## WHAT TO PRODUCE
Copy out the whole listing exactly as given. Skip the pictures.

## RECORDS FOR THIS TASK
BEGIN

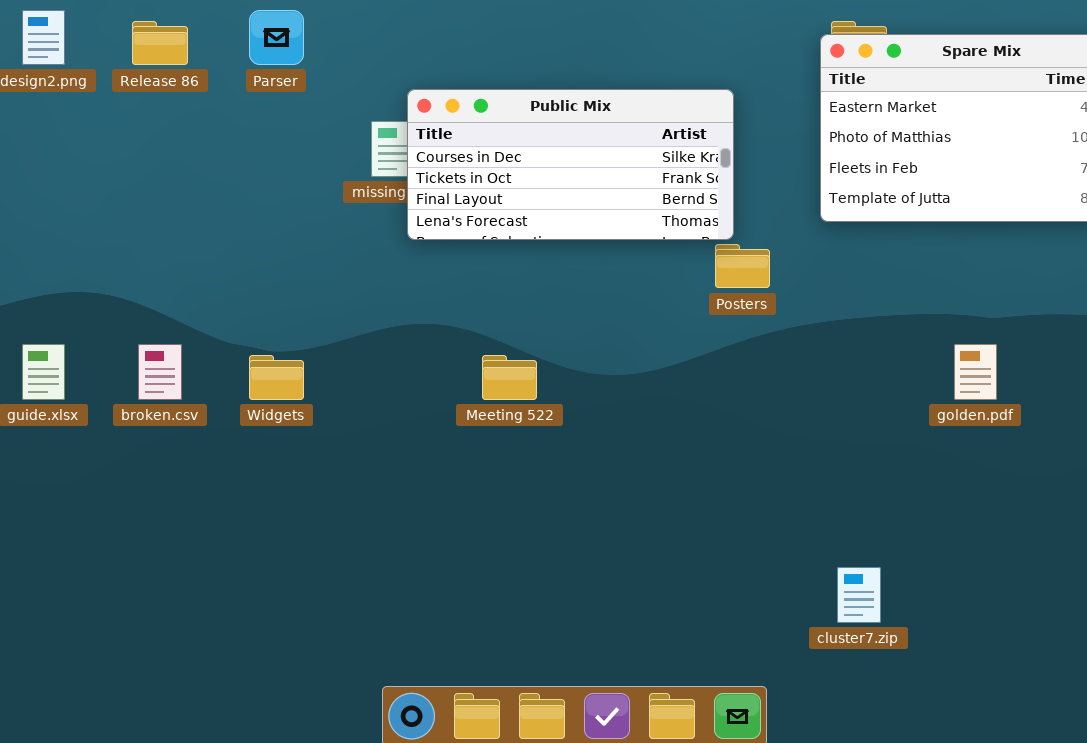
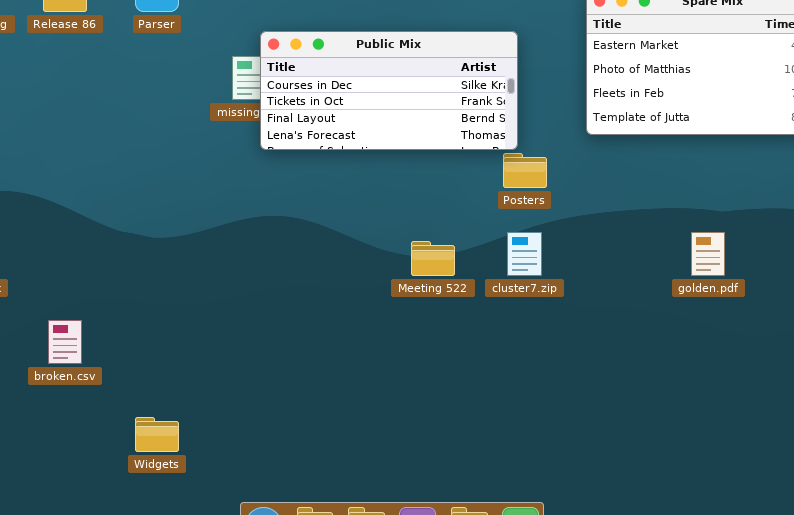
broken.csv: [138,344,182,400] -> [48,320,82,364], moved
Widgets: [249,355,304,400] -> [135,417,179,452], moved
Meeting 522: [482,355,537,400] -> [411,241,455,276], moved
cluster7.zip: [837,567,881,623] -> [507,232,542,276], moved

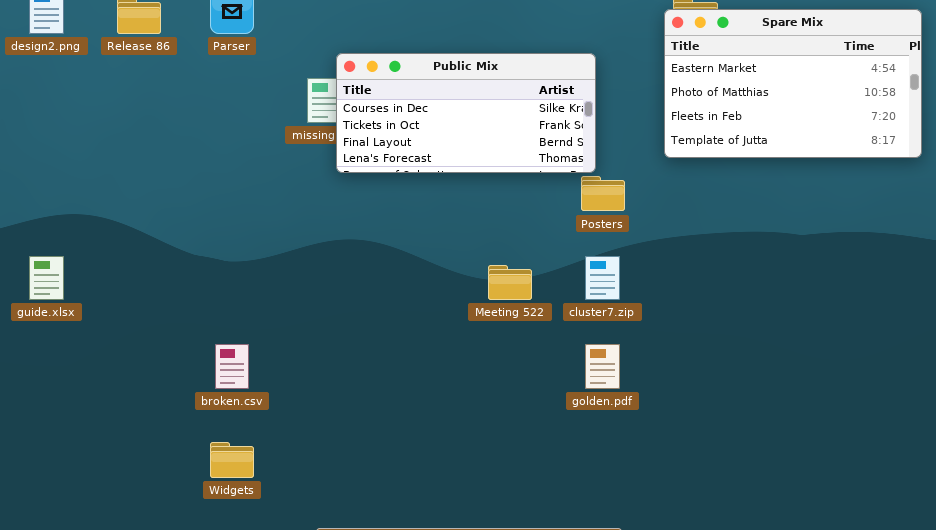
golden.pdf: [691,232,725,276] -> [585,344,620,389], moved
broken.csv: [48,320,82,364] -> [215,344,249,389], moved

END

## WRITTEN RESPONSE
broken.csv: [138,344,182,400] -> [48,320,82,364], moved
Widgets: [249,355,304,400] -> [135,417,179,452], moved
Meeting 522: [482,355,537,400] -> [411,241,455,276], moved
cluster7.zip: [837,567,881,623] -> [507,232,542,276], moved

golden.pdf: [691,232,725,276] -> [585,344,620,389], moved
broken.csv: [48,320,82,364] -> [215,344,249,389], moved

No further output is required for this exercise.